>>

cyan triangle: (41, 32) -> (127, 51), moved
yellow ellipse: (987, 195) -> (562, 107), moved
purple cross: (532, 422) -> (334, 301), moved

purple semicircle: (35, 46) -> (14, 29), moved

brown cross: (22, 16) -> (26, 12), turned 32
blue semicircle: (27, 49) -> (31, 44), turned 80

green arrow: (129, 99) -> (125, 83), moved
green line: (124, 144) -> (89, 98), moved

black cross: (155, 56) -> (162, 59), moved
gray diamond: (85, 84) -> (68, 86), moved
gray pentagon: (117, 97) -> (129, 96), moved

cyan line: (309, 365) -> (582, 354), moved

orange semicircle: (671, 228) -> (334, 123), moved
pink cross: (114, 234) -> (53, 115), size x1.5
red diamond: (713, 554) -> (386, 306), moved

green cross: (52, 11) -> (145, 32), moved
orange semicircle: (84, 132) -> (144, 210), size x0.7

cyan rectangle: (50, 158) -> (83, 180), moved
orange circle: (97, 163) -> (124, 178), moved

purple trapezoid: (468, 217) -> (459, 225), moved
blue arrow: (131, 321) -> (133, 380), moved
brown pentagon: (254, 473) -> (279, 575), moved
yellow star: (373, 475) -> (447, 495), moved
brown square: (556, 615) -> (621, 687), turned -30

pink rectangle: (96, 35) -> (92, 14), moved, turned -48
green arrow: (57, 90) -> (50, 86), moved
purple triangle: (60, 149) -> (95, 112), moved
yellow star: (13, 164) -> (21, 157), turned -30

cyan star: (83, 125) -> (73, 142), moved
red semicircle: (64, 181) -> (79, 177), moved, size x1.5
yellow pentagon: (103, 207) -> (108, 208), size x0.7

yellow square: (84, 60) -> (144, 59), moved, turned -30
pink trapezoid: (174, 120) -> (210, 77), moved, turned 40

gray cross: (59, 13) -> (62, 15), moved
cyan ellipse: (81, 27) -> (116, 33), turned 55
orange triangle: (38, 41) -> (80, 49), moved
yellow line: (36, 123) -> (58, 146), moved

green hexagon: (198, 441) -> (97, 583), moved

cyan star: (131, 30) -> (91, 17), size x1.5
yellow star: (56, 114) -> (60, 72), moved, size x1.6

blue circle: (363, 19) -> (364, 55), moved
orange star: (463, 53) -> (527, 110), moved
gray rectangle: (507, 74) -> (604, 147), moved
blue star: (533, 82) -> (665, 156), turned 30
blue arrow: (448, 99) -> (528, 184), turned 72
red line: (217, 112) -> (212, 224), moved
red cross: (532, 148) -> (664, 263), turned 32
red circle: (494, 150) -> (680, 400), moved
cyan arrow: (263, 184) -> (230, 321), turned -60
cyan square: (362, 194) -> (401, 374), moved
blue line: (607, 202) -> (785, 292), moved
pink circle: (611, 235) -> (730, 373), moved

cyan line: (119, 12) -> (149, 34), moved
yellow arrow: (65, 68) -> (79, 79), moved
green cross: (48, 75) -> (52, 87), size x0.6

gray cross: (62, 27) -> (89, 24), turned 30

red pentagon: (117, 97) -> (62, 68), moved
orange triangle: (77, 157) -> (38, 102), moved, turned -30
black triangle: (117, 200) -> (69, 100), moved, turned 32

<<

When a line in the data above contains the string "triangle", copy that line.

▸ **Response to the task**:
cyan triangle: (41, 32) -> (127, 51), moved
purple triangle: (60, 149) -> (95, 112), moved
orange triangle: (38, 41) -> (80, 49), moved
orange triangle: (77, 157) -> (38, 102), moved, turned -30
black triangle: (117, 200) -> (69, 100), moved, turned 32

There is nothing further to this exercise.